**What is required**
Beginning with the first line, return the material verbatim and without pictures.

**Records for this exercise**

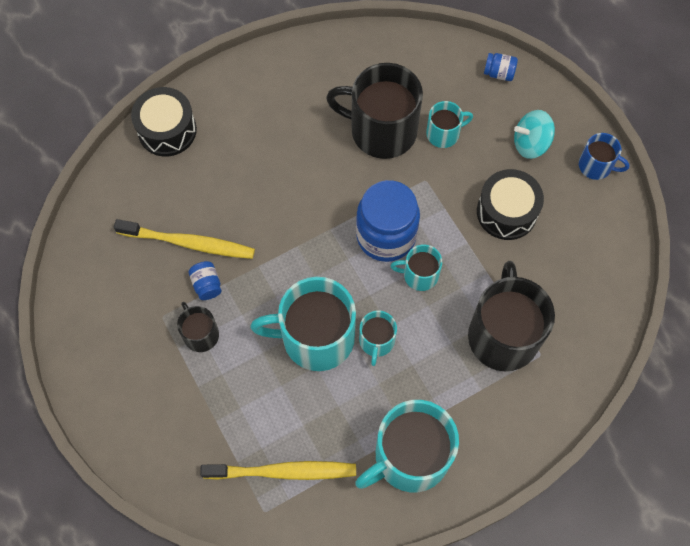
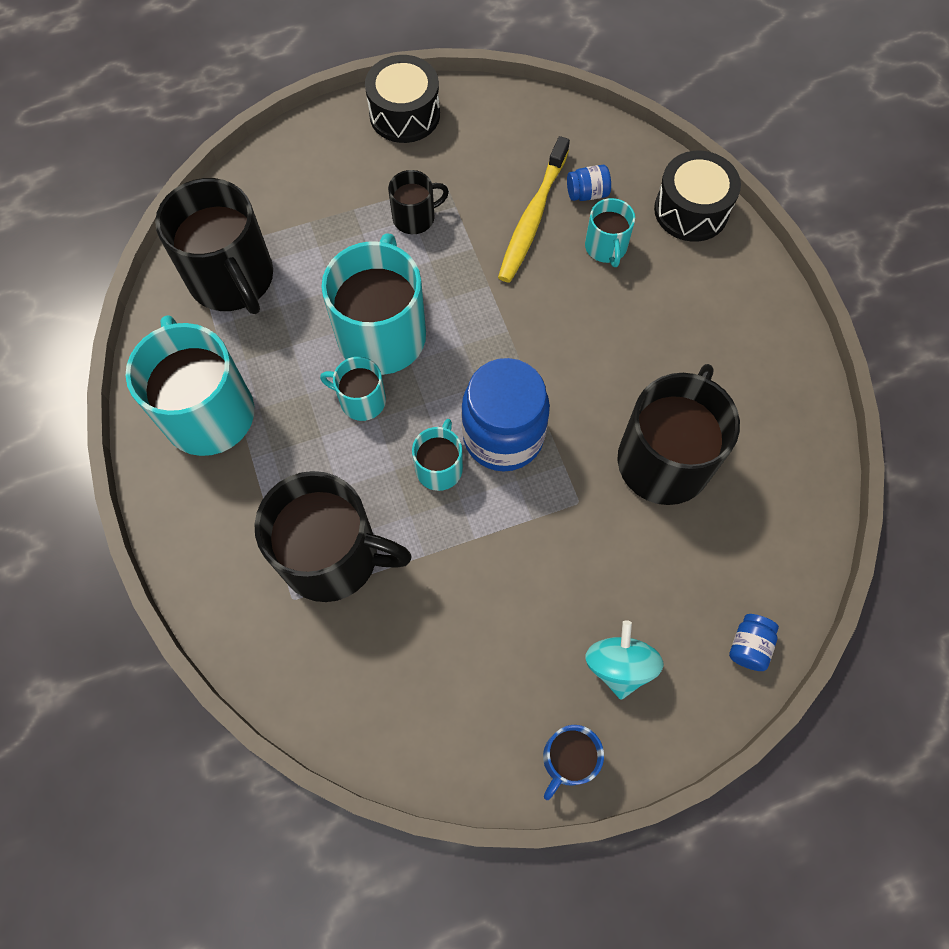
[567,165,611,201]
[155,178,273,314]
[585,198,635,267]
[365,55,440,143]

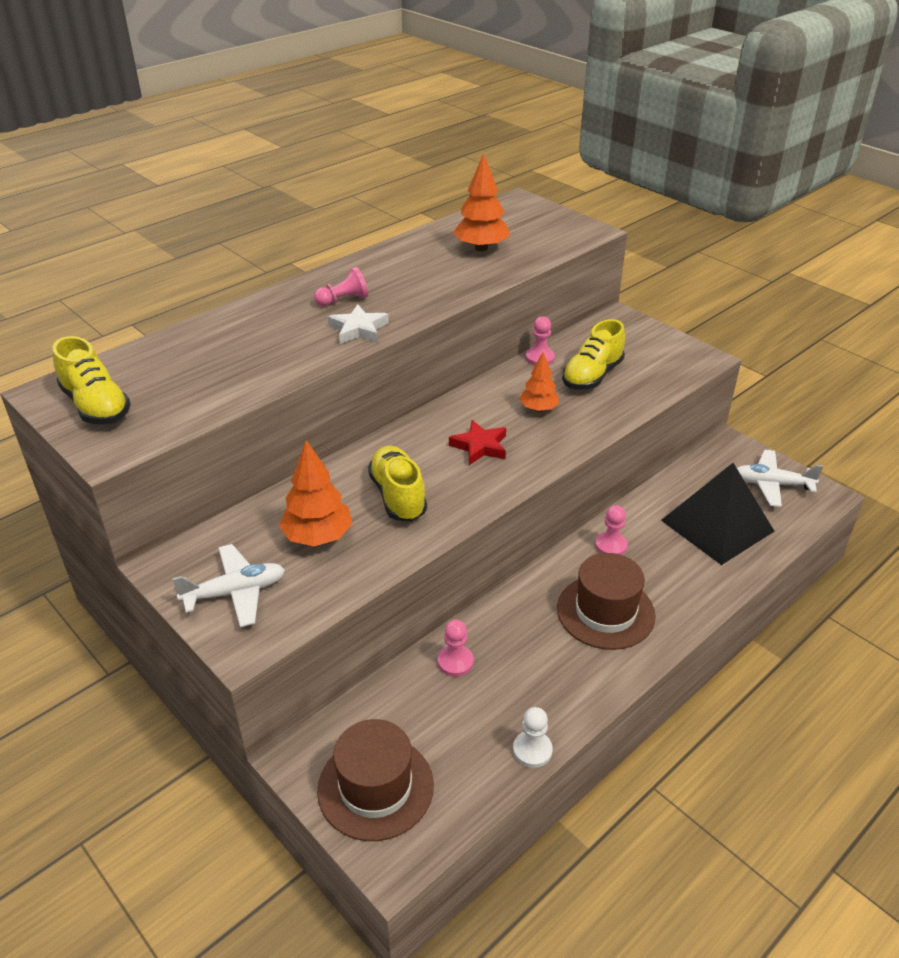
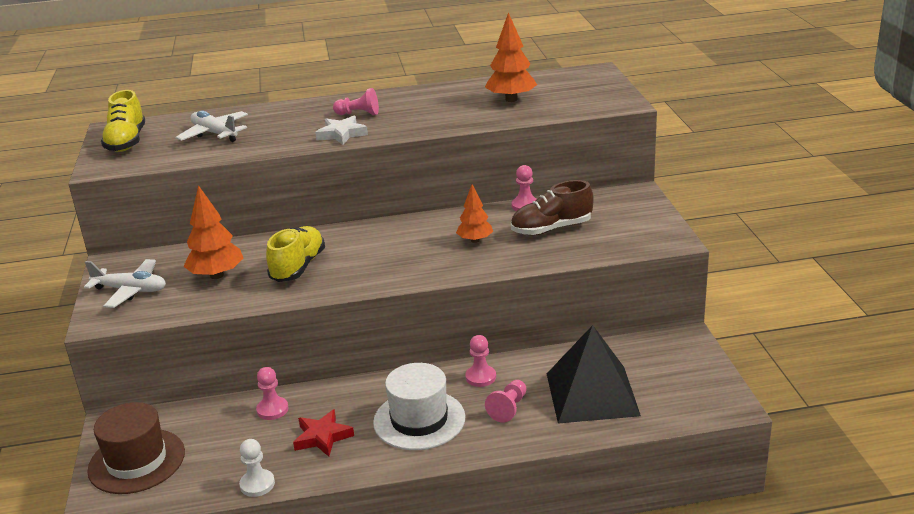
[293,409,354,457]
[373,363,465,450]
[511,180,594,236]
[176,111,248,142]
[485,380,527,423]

**Result of this task**
[567,165,611,201]
[155,178,273,314]
[585,198,635,267]
[365,55,440,143]

[293,409,354,457]
[373,363,465,450]
[511,180,594,236]
[176,111,248,142]
[485,380,527,423]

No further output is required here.